**MATERIAL PROVIDED:**

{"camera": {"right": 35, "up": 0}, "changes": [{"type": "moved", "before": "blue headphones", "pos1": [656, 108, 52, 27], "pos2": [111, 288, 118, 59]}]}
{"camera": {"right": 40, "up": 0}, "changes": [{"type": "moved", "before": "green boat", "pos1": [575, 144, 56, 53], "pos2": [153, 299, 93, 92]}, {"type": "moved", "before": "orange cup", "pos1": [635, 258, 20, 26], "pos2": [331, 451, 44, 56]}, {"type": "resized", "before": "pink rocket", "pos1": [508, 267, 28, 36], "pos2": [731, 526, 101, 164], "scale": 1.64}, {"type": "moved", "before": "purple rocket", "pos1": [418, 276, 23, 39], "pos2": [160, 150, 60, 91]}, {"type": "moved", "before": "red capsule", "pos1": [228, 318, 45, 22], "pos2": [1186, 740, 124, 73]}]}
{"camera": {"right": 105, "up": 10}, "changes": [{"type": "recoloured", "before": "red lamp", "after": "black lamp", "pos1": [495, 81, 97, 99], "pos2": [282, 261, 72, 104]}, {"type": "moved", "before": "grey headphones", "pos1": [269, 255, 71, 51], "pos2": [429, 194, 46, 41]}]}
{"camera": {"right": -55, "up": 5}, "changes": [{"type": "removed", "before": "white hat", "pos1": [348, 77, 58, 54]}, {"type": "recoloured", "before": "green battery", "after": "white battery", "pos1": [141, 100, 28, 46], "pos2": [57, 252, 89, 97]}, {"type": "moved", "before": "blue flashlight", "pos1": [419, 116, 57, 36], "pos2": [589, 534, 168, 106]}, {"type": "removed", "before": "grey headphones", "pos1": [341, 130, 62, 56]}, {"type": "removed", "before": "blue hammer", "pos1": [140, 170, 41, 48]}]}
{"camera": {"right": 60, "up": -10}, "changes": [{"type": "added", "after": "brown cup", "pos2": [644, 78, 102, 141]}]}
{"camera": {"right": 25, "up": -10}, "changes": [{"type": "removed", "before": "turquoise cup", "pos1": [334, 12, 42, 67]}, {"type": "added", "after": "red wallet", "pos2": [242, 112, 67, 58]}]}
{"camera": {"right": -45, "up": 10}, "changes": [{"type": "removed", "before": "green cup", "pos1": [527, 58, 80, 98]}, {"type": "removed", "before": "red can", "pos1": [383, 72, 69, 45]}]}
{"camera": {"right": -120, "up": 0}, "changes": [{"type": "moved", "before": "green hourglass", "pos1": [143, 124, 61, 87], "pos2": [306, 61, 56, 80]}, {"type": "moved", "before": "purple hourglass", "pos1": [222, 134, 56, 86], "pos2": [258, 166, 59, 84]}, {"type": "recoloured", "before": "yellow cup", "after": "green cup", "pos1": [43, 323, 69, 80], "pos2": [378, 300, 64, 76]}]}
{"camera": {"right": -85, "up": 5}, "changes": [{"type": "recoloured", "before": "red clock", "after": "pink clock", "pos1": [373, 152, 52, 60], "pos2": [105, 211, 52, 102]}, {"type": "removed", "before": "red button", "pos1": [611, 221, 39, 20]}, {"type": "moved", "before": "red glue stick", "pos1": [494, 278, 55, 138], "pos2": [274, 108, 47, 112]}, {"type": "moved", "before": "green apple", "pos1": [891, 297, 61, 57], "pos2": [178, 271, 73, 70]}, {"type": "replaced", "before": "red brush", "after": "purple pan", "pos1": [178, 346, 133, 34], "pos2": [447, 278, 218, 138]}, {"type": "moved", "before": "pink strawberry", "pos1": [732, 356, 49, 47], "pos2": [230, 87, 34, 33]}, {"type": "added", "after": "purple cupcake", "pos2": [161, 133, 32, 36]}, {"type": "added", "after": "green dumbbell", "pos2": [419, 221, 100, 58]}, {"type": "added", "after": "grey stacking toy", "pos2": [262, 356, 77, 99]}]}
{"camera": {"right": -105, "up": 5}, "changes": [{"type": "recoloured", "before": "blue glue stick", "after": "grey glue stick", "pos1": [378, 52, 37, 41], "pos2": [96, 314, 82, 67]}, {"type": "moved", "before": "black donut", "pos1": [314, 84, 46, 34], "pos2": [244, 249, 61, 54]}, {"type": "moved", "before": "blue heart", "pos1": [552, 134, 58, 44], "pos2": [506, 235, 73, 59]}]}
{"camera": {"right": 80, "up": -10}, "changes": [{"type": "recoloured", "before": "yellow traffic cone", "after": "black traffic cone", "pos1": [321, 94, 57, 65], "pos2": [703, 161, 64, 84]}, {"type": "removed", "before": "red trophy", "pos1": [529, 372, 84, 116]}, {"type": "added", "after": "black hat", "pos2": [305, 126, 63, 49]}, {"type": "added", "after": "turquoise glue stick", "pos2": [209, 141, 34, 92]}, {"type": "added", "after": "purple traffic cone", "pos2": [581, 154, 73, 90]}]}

**WORK INSTRUCTION:** Write out every record verbatim.

**ANSWER FOR THE TASK:**
{"camera": {"right": 35, "up": 0}, "changes": [{"type": "moved", "before": "blue headphones", "pos1": [656, 108, 52, 27], "pos2": [111, 288, 118, 59]}]}
{"camera": {"right": 40, "up": 0}, "changes": [{"type": "moved", "before": "green boat", "pos1": [575, 144, 56, 53], "pos2": [153, 299, 93, 92]}, {"type": "moved", "before": "orange cup", "pos1": [635, 258, 20, 26], "pos2": [331, 451, 44, 56]}, {"type": "resized", "before": "pink rocket", "pos1": [508, 267, 28, 36], "pos2": [731, 526, 101, 164], "scale": 1.64}, {"type": "moved", "before": "purple rocket", "pos1": [418, 276, 23, 39], "pos2": [160, 150, 60, 91]}, {"type": "moved", "before": "red capsule", "pos1": [228, 318, 45, 22], "pos2": [1186, 740, 124, 73]}]}
{"camera": {"right": 105, "up": 10}, "changes": [{"type": "recoloured", "before": "red lamp", "after": "black lamp", "pos1": [495, 81, 97, 99], "pos2": [282, 261, 72, 104]}, {"type": "moved", "before": "grey headphones", "pos1": [269, 255, 71, 51], "pos2": [429, 194, 46, 41]}]}
{"camera": {"right": -55, "up": 5}, "changes": [{"type": "removed", "before": "white hat", "pos1": [348, 77, 58, 54]}, {"type": "recoloured", "before": "green battery", "after": "white battery", "pos1": [141, 100, 28, 46], "pos2": [57, 252, 89, 97]}, {"type": "moved", "before": "blue flashlight", "pos1": [419, 116, 57, 36], "pos2": [589, 534, 168, 106]}, {"type": "removed", "before": "grey headphones", "pos1": [341, 130, 62, 56]}, {"type": "removed", "before": "blue hammer", "pos1": [140, 170, 41, 48]}]}
{"camera": {"right": 60, "up": -10}, "changes": [{"type": "added", "after": "brown cup", "pos2": [644, 78, 102, 141]}]}
{"camera": {"right": 25, "up": -10}, "changes": [{"type": "removed", "before": "turquoise cup", "pos1": [334, 12, 42, 67]}, {"type": "added", "after": "red wallet", "pos2": [242, 112, 67, 58]}]}
{"camera": {"right": -45, "up": 10}, "changes": [{"type": "removed", "before": "green cup", "pos1": [527, 58, 80, 98]}, {"type": "removed", "before": "red can", "pos1": [383, 72, 69, 45]}]}
{"camera": {"right": -120, "up": 0}, "changes": [{"type": "moved", "before": "green hourglass", "pos1": [143, 124, 61, 87], "pos2": [306, 61, 56, 80]}, {"type": "moved", "before": "purple hourglass", "pos1": [222, 134, 56, 86], "pos2": [258, 166, 59, 84]}, {"type": "recoloured", "before": "yellow cup", "after": "green cup", "pos1": [43, 323, 69, 80], "pos2": [378, 300, 64, 76]}]}
{"camera": {"right": -85, "up": 5}, "changes": [{"type": "recoloured", "before": "red clock", "after": "pink clock", "pos1": [373, 152, 52, 60], "pos2": [105, 211, 52, 102]}, {"type": "removed", "before": "red button", "pos1": [611, 221, 39, 20]}, {"type": "moved", "before": "red glue stick", "pos1": [494, 278, 55, 138], "pos2": [274, 108, 47, 112]}, {"type": "moved", "before": "green apple", "pos1": [891, 297, 61, 57], "pos2": [178, 271, 73, 70]}, {"type": "replaced", "before": "red brush", "after": "purple pan", "pos1": [178, 346, 133, 34], "pos2": [447, 278, 218, 138]}, {"type": "moved", "before": "pink strawberry", "pos1": [732, 356, 49, 47], "pos2": [230, 87, 34, 33]}, {"type": "added", "after": "purple cupcake", "pos2": [161, 133, 32, 36]}, {"type": "added", "after": "green dumbbell", "pos2": [419, 221, 100, 58]}, {"type": "added", "after": "grey stacking toy", "pos2": [262, 356, 77, 99]}]}
{"camera": {"right": -105, "up": 5}, "changes": [{"type": "recoloured", "before": "blue glue stick", "after": "grey glue stick", "pos1": [378, 52, 37, 41], "pos2": [96, 314, 82, 67]}, {"type": "moved", "before": "black donut", "pos1": [314, 84, 46, 34], "pos2": [244, 249, 61, 54]}, {"type": "moved", "before": "blue heart", "pos1": [552, 134, 58, 44], "pos2": [506, 235, 73, 59]}]}
{"camera": {"right": 80, "up": -10}, "changes": [{"type": "recoloured", "before": "yellow traffic cone", "after": "black traffic cone", "pos1": [321, 94, 57, 65], "pos2": [703, 161, 64, 84]}, {"type": "removed", "before": "red trophy", "pos1": [529, 372, 84, 116]}, {"type": "added", "after": "black hat", "pos2": [305, 126, 63, 49]}, {"type": "added", "after": "turquoise glue stick", "pos2": [209, 141, 34, 92]}, {"type": "added", "after": "purple traffic cone", "pos2": [581, 154, 73, 90]}]}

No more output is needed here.